About this task:
Only one stretch of the data is wanted: the line containing "yellow cross: (925, 109)", the line containing "blue circle: (1046, 692)", and every line between them, copied exactly.

========

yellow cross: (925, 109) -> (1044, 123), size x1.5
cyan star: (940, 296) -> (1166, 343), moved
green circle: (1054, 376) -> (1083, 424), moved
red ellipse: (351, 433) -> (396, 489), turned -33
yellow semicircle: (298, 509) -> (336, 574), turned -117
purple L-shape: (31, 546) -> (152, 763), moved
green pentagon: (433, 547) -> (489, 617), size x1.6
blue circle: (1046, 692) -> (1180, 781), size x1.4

========

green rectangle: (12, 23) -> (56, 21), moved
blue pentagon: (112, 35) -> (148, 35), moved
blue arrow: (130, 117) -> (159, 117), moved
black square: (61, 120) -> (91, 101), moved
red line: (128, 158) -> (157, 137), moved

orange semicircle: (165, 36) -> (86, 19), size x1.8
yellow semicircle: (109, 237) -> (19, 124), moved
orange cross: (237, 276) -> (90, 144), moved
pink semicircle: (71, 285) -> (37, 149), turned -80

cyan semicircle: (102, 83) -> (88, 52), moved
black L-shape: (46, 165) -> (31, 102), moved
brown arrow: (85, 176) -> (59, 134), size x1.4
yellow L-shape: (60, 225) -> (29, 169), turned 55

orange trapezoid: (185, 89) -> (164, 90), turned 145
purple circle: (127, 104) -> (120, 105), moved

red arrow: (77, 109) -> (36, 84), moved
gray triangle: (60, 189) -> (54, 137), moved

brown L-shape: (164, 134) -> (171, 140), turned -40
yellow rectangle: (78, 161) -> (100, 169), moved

========

Response:
yellow cross: (925, 109) -> (1044, 123), size x1.5
cyan star: (940, 296) -> (1166, 343), moved
green circle: (1054, 376) -> (1083, 424), moved
red ellipse: (351, 433) -> (396, 489), turned -33
yellow semicircle: (298, 509) -> (336, 574), turned -117
purple L-shape: (31, 546) -> (152, 763), moved
green pentagon: (433, 547) -> (489, 617), size x1.6
blue circle: (1046, 692) -> (1180, 781), size x1.4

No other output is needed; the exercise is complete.